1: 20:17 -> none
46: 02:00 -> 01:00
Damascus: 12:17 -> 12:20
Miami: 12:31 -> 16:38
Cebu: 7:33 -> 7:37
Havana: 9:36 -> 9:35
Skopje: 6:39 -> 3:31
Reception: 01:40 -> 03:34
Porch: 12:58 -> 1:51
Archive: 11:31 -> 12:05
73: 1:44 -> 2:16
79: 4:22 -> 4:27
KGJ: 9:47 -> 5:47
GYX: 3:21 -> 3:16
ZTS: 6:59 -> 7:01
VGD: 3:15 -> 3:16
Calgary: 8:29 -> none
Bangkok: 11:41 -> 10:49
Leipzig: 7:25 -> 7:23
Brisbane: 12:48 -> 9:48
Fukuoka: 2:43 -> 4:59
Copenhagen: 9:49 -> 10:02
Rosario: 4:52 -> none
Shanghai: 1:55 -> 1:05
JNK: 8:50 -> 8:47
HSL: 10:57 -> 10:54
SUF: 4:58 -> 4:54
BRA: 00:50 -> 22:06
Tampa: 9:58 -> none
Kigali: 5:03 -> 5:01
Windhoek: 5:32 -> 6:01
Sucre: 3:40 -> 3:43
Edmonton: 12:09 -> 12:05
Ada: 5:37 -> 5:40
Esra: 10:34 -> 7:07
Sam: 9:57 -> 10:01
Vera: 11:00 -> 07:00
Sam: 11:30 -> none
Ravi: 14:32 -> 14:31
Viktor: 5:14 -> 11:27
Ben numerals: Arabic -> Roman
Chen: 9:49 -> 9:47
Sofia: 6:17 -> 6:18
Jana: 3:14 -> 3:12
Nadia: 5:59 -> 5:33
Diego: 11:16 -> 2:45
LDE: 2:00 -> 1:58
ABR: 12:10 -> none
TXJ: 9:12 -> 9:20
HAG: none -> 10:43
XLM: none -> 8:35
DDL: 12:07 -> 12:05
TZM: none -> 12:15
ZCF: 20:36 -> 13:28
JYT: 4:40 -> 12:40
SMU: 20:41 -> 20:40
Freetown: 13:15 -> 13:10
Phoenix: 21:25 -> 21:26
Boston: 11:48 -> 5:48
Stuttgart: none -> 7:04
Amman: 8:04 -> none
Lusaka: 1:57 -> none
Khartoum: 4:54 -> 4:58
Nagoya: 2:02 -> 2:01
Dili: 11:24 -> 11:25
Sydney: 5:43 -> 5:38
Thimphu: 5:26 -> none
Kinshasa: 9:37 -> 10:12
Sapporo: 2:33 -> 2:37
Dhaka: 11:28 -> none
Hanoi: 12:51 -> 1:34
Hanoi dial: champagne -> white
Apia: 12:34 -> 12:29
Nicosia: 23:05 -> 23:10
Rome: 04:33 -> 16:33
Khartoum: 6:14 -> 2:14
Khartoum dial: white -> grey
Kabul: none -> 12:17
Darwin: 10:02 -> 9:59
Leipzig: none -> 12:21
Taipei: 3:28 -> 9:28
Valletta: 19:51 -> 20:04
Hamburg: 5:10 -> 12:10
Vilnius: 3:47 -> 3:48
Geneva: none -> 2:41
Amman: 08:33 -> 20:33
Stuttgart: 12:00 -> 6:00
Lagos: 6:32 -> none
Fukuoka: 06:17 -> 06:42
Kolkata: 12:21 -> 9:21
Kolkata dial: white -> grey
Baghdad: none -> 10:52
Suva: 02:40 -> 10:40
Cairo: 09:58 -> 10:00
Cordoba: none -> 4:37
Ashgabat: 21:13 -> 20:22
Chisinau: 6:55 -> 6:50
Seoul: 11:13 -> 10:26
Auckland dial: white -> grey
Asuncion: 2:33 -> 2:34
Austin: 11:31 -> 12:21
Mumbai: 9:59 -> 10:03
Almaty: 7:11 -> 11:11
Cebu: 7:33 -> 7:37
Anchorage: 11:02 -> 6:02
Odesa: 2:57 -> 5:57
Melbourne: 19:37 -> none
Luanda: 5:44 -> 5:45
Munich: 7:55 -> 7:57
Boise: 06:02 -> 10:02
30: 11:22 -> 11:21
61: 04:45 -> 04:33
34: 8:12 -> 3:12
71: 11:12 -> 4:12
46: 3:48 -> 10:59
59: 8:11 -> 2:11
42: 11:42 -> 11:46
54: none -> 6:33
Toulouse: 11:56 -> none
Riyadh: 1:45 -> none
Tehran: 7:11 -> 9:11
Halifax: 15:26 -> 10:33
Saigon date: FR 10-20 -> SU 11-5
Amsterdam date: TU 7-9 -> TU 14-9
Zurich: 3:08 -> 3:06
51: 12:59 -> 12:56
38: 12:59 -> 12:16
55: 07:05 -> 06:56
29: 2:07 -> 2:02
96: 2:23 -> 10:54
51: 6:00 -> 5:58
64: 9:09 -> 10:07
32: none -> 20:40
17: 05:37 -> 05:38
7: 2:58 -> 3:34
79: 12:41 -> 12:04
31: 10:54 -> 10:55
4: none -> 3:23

+===+

■ Your goal: Can you put the items into a numbered list, beginning with the very first item and stopping after the line that contains "Ada: 5:37 -> 5:40"? Leave out any blank lines.

■ Task output:
1. 1: 20:17 -> none
2. 46: 02:00 -> 01:00
3. Damascus: 12:17 -> 12:20
4. Miami: 12:31 -> 16:38
5. Cebu: 7:33 -> 7:37
6. Havana: 9:36 -> 9:35
7. Skopje: 6:39 -> 3:31
8. Reception: 01:40 -> 03:34
9. Porch: 12:58 -> 1:51
10. Archive: 11:31 -> 12:05
11. 73: 1:44 -> 2:16
12. 79: 4:22 -> 4:27
13. KGJ: 9:47 -> 5:47
14. GYX: 3:21 -> 3:16
15. ZTS: 6:59 -> 7:01
16. VGD: 3:15 -> 3:16
17. Calgary: 8:29 -> none
18. Bangkok: 11:41 -> 10:49
19. Leipzig: 7:25 -> 7:23
20. Brisbane: 12:48 -> 9:48
21. Fukuoka: 2:43 -> 4:59
22. Copenhagen: 9:49 -> 10:02
23. Rosario: 4:52 -> none
24. Shanghai: 1:55 -> 1:05
25. JNK: 8:50 -> 8:47
26. HSL: 10:57 -> 10:54
27. SUF: 4:58 -> 4:54
28. BRA: 00:50 -> 22:06
29. Tampa: 9:58 -> none
30. Kigali: 5:03 -> 5:01
31. Windhoek: 5:32 -> 6:01
32. Sucre: 3:40 -> 3:43
33. Edmonton: 12:09 -> 12:05
34. Ada: 5:37 -> 5:40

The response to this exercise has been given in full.